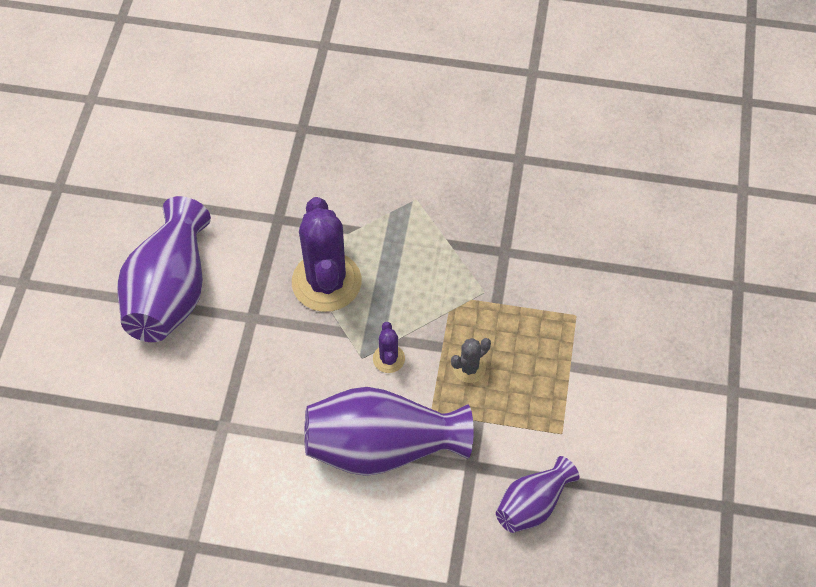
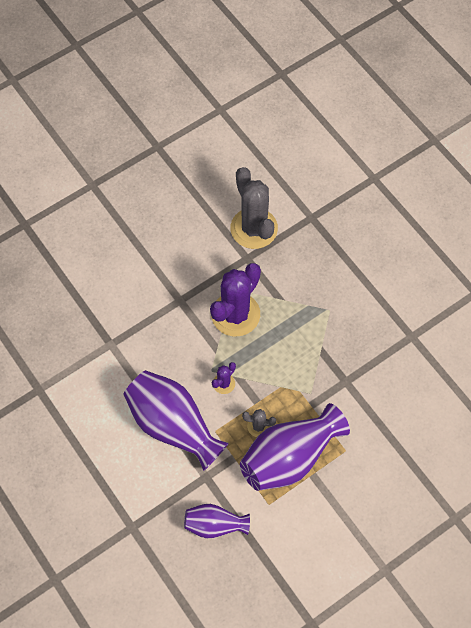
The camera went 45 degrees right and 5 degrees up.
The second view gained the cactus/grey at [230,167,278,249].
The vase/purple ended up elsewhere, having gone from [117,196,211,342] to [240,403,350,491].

### Brief
Recreate the listing above word for word, dropping each picture it contains.

### Task output
The camera went 45 degrees right and 5 degrees up.
The second view gained the cactus/grey at [230,167,278,249].
The vase/purple ended up elsewhere, having gone from [117,196,211,342] to [240,403,350,491].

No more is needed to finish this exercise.